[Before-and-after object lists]
'''

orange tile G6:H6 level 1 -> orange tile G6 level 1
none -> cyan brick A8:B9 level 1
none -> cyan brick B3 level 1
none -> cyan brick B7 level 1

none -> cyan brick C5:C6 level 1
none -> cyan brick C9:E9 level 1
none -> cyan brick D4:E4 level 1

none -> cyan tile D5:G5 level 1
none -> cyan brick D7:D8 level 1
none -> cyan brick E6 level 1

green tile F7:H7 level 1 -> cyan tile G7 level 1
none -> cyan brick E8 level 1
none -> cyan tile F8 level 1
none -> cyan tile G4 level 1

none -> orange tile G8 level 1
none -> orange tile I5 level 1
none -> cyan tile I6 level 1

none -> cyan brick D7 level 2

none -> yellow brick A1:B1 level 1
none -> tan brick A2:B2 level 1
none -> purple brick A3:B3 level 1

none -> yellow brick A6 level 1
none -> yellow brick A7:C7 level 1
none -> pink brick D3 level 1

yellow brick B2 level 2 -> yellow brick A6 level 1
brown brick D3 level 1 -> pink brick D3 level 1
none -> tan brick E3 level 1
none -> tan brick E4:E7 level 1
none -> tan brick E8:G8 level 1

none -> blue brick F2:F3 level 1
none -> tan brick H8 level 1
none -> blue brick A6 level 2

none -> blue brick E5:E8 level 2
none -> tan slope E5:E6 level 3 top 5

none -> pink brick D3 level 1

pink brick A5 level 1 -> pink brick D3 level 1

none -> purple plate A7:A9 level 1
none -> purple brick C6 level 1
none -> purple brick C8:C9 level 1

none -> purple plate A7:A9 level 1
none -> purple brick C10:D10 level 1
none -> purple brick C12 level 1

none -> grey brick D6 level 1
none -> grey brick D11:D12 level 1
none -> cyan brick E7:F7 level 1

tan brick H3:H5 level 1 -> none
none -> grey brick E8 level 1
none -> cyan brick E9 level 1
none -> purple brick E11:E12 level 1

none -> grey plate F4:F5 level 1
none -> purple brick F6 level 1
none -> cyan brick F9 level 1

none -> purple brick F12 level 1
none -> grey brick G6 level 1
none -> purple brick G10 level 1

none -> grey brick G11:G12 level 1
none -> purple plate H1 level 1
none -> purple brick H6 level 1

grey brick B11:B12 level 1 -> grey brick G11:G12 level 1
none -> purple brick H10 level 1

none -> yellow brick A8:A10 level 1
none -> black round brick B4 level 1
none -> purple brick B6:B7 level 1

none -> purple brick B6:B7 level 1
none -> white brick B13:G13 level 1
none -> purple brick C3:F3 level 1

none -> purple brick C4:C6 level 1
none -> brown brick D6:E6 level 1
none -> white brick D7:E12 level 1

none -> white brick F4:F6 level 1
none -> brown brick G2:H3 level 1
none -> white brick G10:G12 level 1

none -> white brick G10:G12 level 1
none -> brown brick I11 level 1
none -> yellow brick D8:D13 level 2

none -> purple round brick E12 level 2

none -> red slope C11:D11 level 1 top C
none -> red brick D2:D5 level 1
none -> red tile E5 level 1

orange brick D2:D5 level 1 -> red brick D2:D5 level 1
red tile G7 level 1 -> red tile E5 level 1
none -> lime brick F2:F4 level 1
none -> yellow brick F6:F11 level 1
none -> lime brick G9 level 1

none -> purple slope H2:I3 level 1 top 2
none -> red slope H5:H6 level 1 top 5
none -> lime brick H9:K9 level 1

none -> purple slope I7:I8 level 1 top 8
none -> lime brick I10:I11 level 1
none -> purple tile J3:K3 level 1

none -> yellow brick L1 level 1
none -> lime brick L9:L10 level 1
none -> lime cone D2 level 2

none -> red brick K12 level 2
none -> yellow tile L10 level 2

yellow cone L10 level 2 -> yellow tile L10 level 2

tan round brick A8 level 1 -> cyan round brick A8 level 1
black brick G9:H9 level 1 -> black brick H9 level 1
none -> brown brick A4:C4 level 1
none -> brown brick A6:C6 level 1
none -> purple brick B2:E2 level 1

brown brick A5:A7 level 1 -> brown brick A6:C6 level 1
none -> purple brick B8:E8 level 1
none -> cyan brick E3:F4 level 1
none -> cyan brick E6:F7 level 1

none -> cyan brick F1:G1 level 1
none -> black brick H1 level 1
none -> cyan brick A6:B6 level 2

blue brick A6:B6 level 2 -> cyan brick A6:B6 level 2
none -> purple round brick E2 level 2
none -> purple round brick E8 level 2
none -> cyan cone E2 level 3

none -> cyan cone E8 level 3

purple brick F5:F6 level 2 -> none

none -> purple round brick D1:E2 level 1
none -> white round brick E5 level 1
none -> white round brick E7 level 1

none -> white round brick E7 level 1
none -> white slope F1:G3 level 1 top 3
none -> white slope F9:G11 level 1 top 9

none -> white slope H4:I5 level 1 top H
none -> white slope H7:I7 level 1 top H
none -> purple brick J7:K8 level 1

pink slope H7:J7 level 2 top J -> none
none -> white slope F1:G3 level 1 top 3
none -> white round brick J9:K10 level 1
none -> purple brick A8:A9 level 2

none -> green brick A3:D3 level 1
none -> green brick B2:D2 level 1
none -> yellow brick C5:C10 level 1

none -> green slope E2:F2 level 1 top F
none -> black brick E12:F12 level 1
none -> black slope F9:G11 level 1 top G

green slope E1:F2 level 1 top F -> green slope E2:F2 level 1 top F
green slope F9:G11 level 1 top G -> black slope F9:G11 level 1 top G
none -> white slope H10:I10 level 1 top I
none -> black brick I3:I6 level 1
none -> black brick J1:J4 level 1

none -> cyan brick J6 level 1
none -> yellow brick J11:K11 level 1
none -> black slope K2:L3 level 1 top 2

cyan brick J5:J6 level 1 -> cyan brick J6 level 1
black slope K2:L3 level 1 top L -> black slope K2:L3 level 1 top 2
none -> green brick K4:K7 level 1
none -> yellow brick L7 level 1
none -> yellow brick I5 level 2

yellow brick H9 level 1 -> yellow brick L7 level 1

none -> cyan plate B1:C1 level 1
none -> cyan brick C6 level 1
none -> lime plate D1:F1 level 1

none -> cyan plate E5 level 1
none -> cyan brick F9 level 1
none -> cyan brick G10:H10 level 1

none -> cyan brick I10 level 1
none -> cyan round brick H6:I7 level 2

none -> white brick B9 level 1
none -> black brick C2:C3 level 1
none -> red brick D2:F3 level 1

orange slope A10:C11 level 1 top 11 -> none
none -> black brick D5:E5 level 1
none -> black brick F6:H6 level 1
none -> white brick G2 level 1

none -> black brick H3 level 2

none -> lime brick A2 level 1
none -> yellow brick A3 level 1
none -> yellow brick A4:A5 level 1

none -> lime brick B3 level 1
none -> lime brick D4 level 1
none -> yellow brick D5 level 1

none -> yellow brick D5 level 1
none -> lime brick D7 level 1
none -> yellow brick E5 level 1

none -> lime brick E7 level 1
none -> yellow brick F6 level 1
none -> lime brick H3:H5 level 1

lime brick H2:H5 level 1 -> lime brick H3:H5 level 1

'''

*DIRECTIONS FOR THIS TASK*
The answer is the full set of records above, repeated exactly.

*SOLUTION FOR THIS TASK*
orange tile G6:H6 level 1 -> orange tile G6 level 1
none -> cyan brick A8:B9 level 1
none -> cyan brick B3 level 1
none -> cyan brick B7 level 1

none -> cyan brick C5:C6 level 1
none -> cyan brick C9:E9 level 1
none -> cyan brick D4:E4 level 1

none -> cyan tile D5:G5 level 1
none -> cyan brick D7:D8 level 1
none -> cyan brick E6 level 1

green tile F7:H7 level 1 -> cyan tile G7 level 1
none -> cyan brick E8 level 1
none -> cyan tile F8 level 1
none -> cyan tile G4 level 1

none -> orange tile G8 level 1
none -> orange tile I5 level 1
none -> cyan tile I6 level 1

none -> cyan brick D7 level 2

none -> yellow brick A1:B1 level 1
none -> tan brick A2:B2 level 1
none -> purple brick A3:B3 level 1

none -> yellow brick A6 level 1
none -> yellow brick A7:C7 level 1
none -> pink brick D3 level 1

yellow brick B2 level 2 -> yellow brick A6 level 1
brown brick D3 level 1 -> pink brick D3 level 1
none -> tan brick E3 level 1
none -> tan brick E4:E7 level 1
none -> tan brick E8:G8 level 1

none -> blue brick F2:F3 level 1
none -> tan brick H8 level 1
none -> blue brick A6 level 2

none -> blue brick E5:E8 level 2
none -> tan slope E5:E6 level 3 top 5

none -> pink brick D3 level 1

pink brick A5 level 1 -> pink brick D3 level 1

none -> purple plate A7:A9 level 1
none -> purple brick C6 level 1
none -> purple brick C8:C9 level 1

none -> purple plate A7:A9 level 1
none -> purple brick C10:D10 level 1
none -> purple brick C12 level 1

none -> grey brick D6 level 1
none -> grey brick D11:D12 level 1
none -> cyan brick E7:F7 level 1

tan brick H3:H5 level 1 -> none
none -> grey brick E8 level 1
none -> cyan brick E9 level 1
none -> purple brick E11:E12 level 1

none -> grey plate F4:F5 level 1
none -> purple brick F6 level 1
none -> cyan brick F9 level 1

none -> purple brick F12 level 1
none -> grey brick G6 level 1
none -> purple brick G10 level 1

none -> grey brick G11:G12 level 1
none -> purple plate H1 level 1
none -> purple brick H6 level 1

grey brick B11:B12 level 1 -> grey brick G11:G12 level 1
none -> purple brick H10 level 1

none -> yellow brick A8:A10 level 1
none -> black round brick B4 level 1
none -> purple brick B6:B7 level 1

none -> purple brick B6:B7 level 1
none -> white brick B13:G13 level 1
none -> purple brick C3:F3 level 1

none -> purple brick C4:C6 level 1
none -> brown brick D6:E6 level 1
none -> white brick D7:E12 level 1

none -> white brick F4:F6 level 1
none -> brown brick G2:H3 level 1
none -> white brick G10:G12 level 1

none -> white brick G10:G12 level 1
none -> brown brick I11 level 1
none -> yellow brick D8:D13 level 2

none -> purple round brick E12 level 2

none -> red slope C11:D11 level 1 top C
none -> red brick D2:D5 level 1
none -> red tile E5 level 1

orange brick D2:D5 level 1 -> red brick D2:D5 level 1
red tile G7 level 1 -> red tile E5 level 1
none -> lime brick F2:F4 level 1
none -> yellow brick F6:F11 level 1
none -> lime brick G9 level 1

none -> purple slope H2:I3 level 1 top 2
none -> red slope H5:H6 level 1 top 5
none -> lime brick H9:K9 level 1

none -> purple slope I7:I8 level 1 top 8
none -> lime brick I10:I11 level 1
none -> purple tile J3:K3 level 1

none -> yellow brick L1 level 1
none -> lime brick L9:L10 level 1
none -> lime cone D2 level 2

none -> red brick K12 level 2
none -> yellow tile L10 level 2

yellow cone L10 level 2 -> yellow tile L10 level 2

tan round brick A8 level 1 -> cyan round brick A8 level 1
black brick G9:H9 level 1 -> black brick H9 level 1
none -> brown brick A4:C4 level 1
none -> brown brick A6:C6 level 1
none -> purple brick B2:E2 level 1

brown brick A5:A7 level 1 -> brown brick A6:C6 level 1
none -> purple brick B8:E8 level 1
none -> cyan brick E3:F4 level 1
none -> cyan brick E6:F7 level 1

none -> cyan brick F1:G1 level 1
none -> black brick H1 level 1
none -> cyan brick A6:B6 level 2

blue brick A6:B6 level 2 -> cyan brick A6:B6 level 2
none -> purple round brick E2 level 2
none -> purple round brick E8 level 2
none -> cyan cone E2 level 3

none -> cyan cone E8 level 3

purple brick F5:F6 level 2 -> none

none -> purple round brick D1:E2 level 1
none -> white round brick E5 level 1
none -> white round brick E7 level 1

none -> white round brick E7 level 1
none -> white slope F1:G3 level 1 top 3
none -> white slope F9:G11 level 1 top 9

none -> white slope H4:I5 level 1 top H
none -> white slope H7:I7 level 1 top H
none -> purple brick J7:K8 level 1

pink slope H7:J7 level 2 top J -> none
none -> white slope F1:G3 level 1 top 3
none -> white round brick J9:K10 level 1
none -> purple brick A8:A9 level 2

none -> green brick A3:D3 level 1
none -> green brick B2:D2 level 1
none -> yellow brick C5:C10 level 1

none -> green slope E2:F2 level 1 top F
none -> black brick E12:F12 level 1
none -> black slope F9:G11 level 1 top G

green slope E1:F2 level 1 top F -> green slope E2:F2 level 1 top F
green slope F9:G11 level 1 top G -> black slope F9:G11 level 1 top G
none -> white slope H10:I10 level 1 top I
none -> black brick I3:I6 level 1
none -> black brick J1:J4 level 1

none -> cyan brick J6 level 1
none -> yellow brick J11:K11 level 1
none -> black slope K2:L3 level 1 top 2

cyan brick J5:J6 level 1 -> cyan brick J6 level 1
black slope K2:L3 level 1 top L -> black slope K2:L3 level 1 top 2
none -> green brick K4:K7 level 1
none -> yellow brick L7 level 1
none -> yellow brick I5 level 2

yellow brick H9 level 1 -> yellow brick L7 level 1

none -> cyan plate B1:C1 level 1
none -> cyan brick C6 level 1
none -> lime plate D1:F1 level 1

none -> cyan plate E5 level 1
none -> cyan brick F9 level 1
none -> cyan brick G10:H10 level 1

none -> cyan brick I10 level 1
none -> cyan round brick H6:I7 level 2

none -> white brick B9 level 1
none -> black brick C2:C3 level 1
none -> red brick D2:F3 level 1

orange slope A10:C11 level 1 top 11 -> none
none -> black brick D5:E5 level 1
none -> black brick F6:H6 level 1
none -> white brick G2 level 1

none -> black brick H3 level 2

none -> lime brick A2 level 1
none -> yellow brick A3 level 1
none -> yellow brick A4:A5 level 1

none -> lime brick B3 level 1
none -> lime brick D4 level 1
none -> yellow brick D5 level 1

none -> yellow brick D5 level 1
none -> lime brick D7 level 1
none -> yellow brick E5 level 1

none -> lime brick E7 level 1
none -> yellow brick F6 level 1
none -> lime brick H3:H5 level 1

lime brick H2:H5 level 1 -> lime brick H3:H5 level 1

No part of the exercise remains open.